Problem statement:
Retype each of the items below word for word, leaving out the pictures.

Extracted information:
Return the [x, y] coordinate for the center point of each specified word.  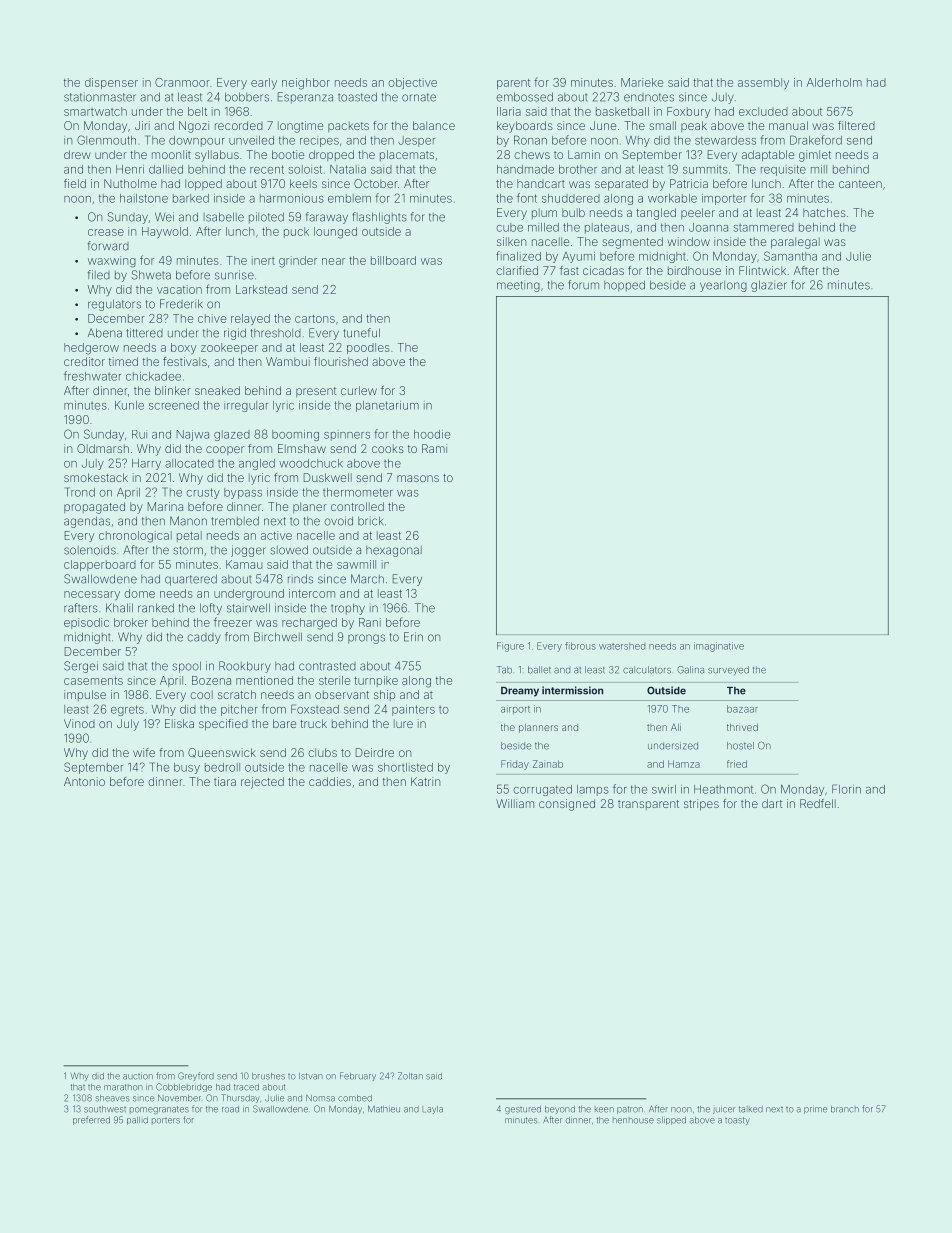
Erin [413, 637]
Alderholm [834, 82]
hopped [624, 286]
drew [77, 154]
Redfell [818, 803]
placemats [407, 155]
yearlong [723, 286]
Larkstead [261, 289]
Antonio [84, 781]
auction [138, 1077]
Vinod [79, 723]
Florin [846, 789]
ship [384, 695]
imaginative [719, 647]
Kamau [244, 564]
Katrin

The completed task:
Return the [x, y] coordinate for the center point of each specified word.  
Erin [413, 637]
Alderholm [834, 82]
hopped [624, 286]
drew [77, 154]
Redfell [818, 803]
placemats [407, 155]
yearlong [723, 286]
Larkstead [261, 289]
Antonio [84, 781]
auction [138, 1077]
Vinod [79, 723]
Florin [846, 789]
ship [384, 695]
imaginative [719, 647]
Kamau [244, 564]
Katrin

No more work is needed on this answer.